Exact copy, no pictures: restate each entry below word for word.
──────────────────────────────
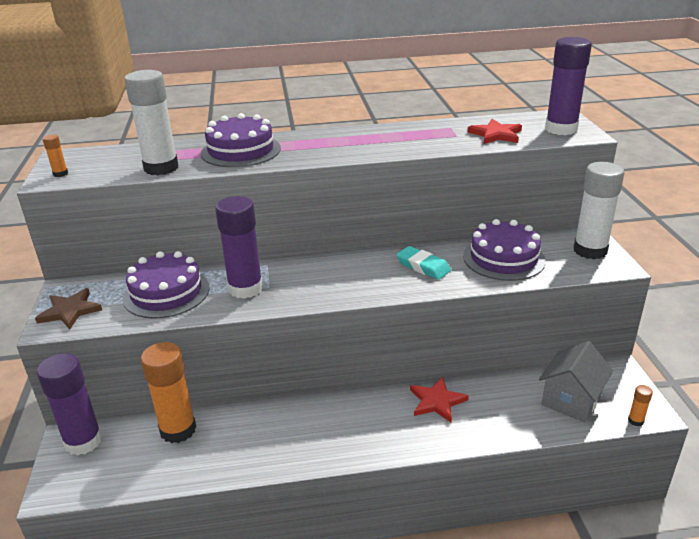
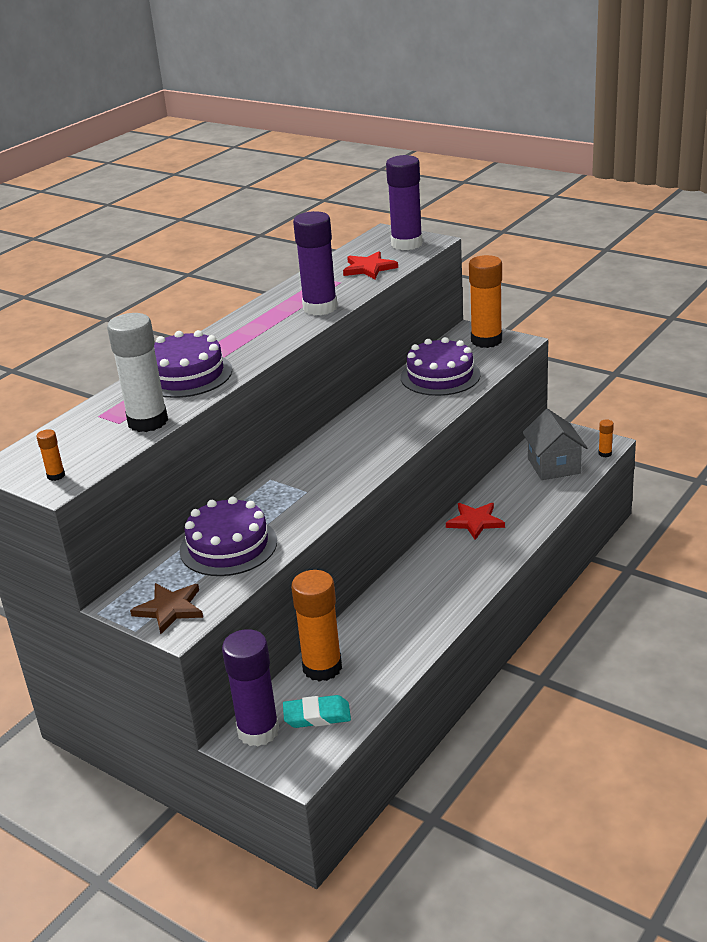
camera: 45 degrees left, 0 degrees up
purple glue stick [215,196,263,299] -> purple glue stick moved to [293,211,338,315]
turquoise eraser [397,246,451,280] -> turquoise eraser moved to [283,695,351,728]
white glue stick [573,162,624,259] -> orange glue stick [469,255,502,348]

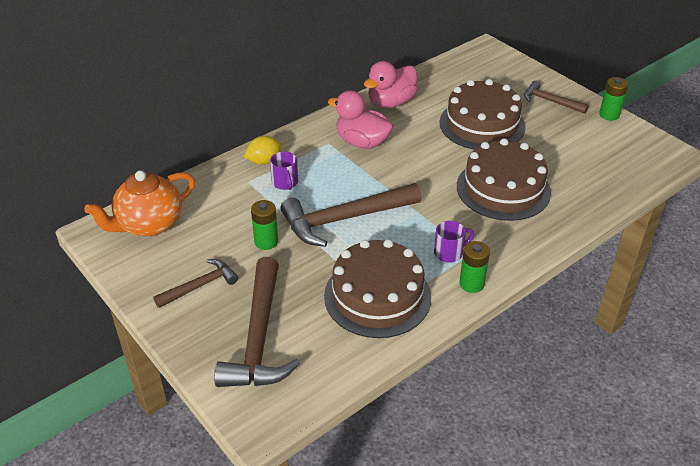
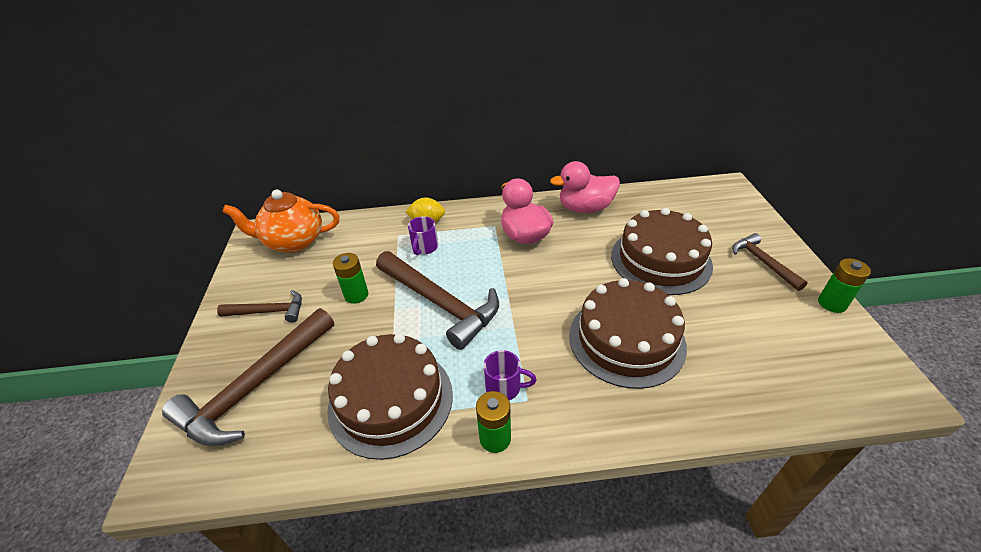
camera: 35 degrees right, 0 degrees up
brown hammer [280,183,422,247] -> brown hammer turned 150 degrees counterclockwise [376,251,499,350]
──────────────────────────────
◆ **Result of this exercise**:
camera: 45 degrees left, 0 degrees up
purple glue stick [215,196,263,299] -> purple glue stick moved to [293,211,338,315]
turquoise eraser [397,246,451,280] -> turquoise eraser moved to [283,695,351,728]
white glue stick [573,162,624,259] -> orange glue stick [469,255,502,348]

camera: 35 degrees right, 0 degrees up
brown hammer [280,183,422,247] -> brown hammer turned 150 degrees counterclockwise [376,251,499,350]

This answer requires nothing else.